Read the listing below. Then repeat it exactly.
Source records START
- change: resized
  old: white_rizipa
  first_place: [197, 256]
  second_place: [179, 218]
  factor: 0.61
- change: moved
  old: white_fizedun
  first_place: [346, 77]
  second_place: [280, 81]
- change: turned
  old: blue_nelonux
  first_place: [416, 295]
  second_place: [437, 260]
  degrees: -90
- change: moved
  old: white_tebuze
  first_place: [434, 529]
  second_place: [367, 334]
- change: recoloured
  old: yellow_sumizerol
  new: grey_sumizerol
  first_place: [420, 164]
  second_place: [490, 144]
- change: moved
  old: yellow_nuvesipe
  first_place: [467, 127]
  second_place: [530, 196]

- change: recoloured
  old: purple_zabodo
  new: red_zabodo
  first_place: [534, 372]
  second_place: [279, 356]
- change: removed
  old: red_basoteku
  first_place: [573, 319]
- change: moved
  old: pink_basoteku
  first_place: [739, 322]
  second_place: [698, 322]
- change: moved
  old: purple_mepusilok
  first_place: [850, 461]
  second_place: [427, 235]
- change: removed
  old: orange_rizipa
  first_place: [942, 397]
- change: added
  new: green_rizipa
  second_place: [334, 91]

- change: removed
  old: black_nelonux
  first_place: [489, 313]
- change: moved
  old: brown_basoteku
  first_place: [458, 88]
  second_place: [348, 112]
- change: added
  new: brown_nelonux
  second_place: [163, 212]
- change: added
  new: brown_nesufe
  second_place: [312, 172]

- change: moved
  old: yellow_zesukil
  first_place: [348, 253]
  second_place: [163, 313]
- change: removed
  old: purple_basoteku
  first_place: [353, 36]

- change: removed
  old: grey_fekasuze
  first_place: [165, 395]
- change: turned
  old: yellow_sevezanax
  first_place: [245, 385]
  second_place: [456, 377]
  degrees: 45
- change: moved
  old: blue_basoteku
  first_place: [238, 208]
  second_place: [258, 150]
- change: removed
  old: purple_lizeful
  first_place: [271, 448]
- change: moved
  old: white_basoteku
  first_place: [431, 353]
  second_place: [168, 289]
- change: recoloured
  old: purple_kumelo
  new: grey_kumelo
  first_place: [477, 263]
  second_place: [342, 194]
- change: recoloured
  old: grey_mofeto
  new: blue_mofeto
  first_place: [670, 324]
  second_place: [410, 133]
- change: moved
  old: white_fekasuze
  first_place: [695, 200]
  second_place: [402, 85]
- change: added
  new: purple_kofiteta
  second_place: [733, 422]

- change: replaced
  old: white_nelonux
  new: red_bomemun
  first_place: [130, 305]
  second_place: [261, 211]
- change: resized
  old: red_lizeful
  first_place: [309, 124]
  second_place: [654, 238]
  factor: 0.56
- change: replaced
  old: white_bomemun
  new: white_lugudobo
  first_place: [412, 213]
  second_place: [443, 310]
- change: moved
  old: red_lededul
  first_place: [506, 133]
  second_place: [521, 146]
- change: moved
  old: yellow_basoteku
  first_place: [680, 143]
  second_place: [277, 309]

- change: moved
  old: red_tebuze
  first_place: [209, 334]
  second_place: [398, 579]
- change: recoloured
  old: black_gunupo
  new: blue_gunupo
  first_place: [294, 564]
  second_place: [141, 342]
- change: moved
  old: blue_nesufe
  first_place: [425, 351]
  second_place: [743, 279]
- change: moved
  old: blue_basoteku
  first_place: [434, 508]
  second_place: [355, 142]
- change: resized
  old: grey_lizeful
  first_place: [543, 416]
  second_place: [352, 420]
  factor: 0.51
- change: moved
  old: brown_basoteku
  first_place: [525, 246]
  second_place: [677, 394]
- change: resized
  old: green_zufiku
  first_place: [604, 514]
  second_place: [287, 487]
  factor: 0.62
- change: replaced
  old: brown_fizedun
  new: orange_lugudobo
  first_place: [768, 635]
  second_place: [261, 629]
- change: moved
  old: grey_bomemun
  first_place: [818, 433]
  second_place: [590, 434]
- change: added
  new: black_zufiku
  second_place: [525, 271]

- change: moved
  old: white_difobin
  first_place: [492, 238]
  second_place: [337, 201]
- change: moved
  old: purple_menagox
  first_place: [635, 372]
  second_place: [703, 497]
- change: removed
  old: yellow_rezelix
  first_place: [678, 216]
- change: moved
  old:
Source records END
_Task answer_
- change: resized
  old: white_rizipa
  first_place: [197, 256]
  second_place: [179, 218]
  factor: 0.61
- change: moved
  old: white_fizedun
  first_place: [346, 77]
  second_place: [280, 81]
- change: turned
  old: blue_nelonux
  first_place: [416, 295]
  second_place: [437, 260]
  degrees: -90
- change: moved
  old: white_tebuze
  first_place: [434, 529]
  second_place: [367, 334]
- change: recoloured
  old: yellow_sumizerol
  new: grey_sumizerol
  first_place: [420, 164]
  second_place: [490, 144]
- change: moved
  old: yellow_nuvesipe
  first_place: [467, 127]
  second_place: [530, 196]

- change: recoloured
  old: purple_zabodo
  new: red_zabodo
  first_place: [534, 372]
  second_place: [279, 356]
- change: removed
  old: red_basoteku
  first_place: [573, 319]
- change: moved
  old: pink_basoteku
  first_place: [739, 322]
  second_place: [698, 322]
- change: moved
  old: purple_mepusilok
  first_place: [850, 461]
  second_place: [427, 235]
- change: removed
  old: orange_rizipa
  first_place: [942, 397]
- change: added
  new: green_rizipa
  second_place: [334, 91]

- change: removed
  old: black_nelonux
  first_place: [489, 313]
- change: moved
  old: brown_basoteku
  first_place: [458, 88]
  second_place: [348, 112]
- change: added
  new: brown_nelonux
  second_place: [163, 212]
- change: added
  new: brown_nesufe
  second_place: [312, 172]

- change: moved
  old: yellow_zesukil
  first_place: [348, 253]
  second_place: [163, 313]
- change: removed
  old: purple_basoteku
  first_place: [353, 36]

- change: removed
  old: grey_fekasuze
  first_place: [165, 395]
- change: turned
  old: yellow_sevezanax
  first_place: [245, 385]
  second_place: [456, 377]
  degrees: 45
- change: moved
  old: blue_basoteku
  first_place: [238, 208]
  second_place: [258, 150]
- change: removed
  old: purple_lizeful
  first_place: [271, 448]
- change: moved
  old: white_basoteku
  first_place: [431, 353]
  second_place: [168, 289]
- change: recoloured
  old: purple_kumelo
  new: grey_kumelo
  first_place: [477, 263]
  second_place: [342, 194]
- change: recoloured
  old: grey_mofeto
  new: blue_mofeto
  first_place: [670, 324]
  second_place: [410, 133]
- change: moved
  old: white_fekasuze
  first_place: [695, 200]
  second_place: [402, 85]
- change: added
  new: purple_kofiteta
  second_place: [733, 422]

- change: replaced
  old: white_nelonux
  new: red_bomemun
  first_place: [130, 305]
  second_place: [261, 211]
- change: resized
  old: red_lizeful
  first_place: [309, 124]
  second_place: [654, 238]
  factor: 0.56
- change: replaced
  old: white_bomemun
  new: white_lugudobo
  first_place: [412, 213]
  second_place: [443, 310]
- change: moved
  old: red_lededul
  first_place: [506, 133]
  second_place: [521, 146]
- change: moved
  old: yellow_basoteku
  first_place: [680, 143]
  second_place: [277, 309]

- change: moved
  old: red_tebuze
  first_place: [209, 334]
  second_place: [398, 579]
- change: recoloured
  old: black_gunupo
  new: blue_gunupo
  first_place: [294, 564]
  second_place: [141, 342]
- change: moved
  old: blue_nesufe
  first_place: [425, 351]
  second_place: [743, 279]
- change: moved
  old: blue_basoteku
  first_place: [434, 508]
  second_place: [355, 142]
- change: resized
  old: grey_lizeful
  first_place: [543, 416]
  second_place: [352, 420]
  factor: 0.51
- change: moved
  old: brown_basoteku
  first_place: [525, 246]
  second_place: [677, 394]
- change: resized
  old: green_zufiku
  first_place: [604, 514]
  second_place: [287, 487]
  factor: 0.62
- change: replaced
  old: brown_fizedun
  new: orange_lugudobo
  first_place: [768, 635]
  second_place: [261, 629]
- change: moved
  old: grey_bomemun
  first_place: [818, 433]
  second_place: [590, 434]
- change: added
  new: black_zufiku
  second_place: [525, 271]

- change: moved
  old: white_difobin
  first_place: [492, 238]
  second_place: [337, 201]
- change: moved
  old: purple_menagox
  first_place: [635, 372]
  second_place: [703, 497]
- change: removed
  old: yellow_rezelix
  first_place: [678, 216]
- change: moved
  old:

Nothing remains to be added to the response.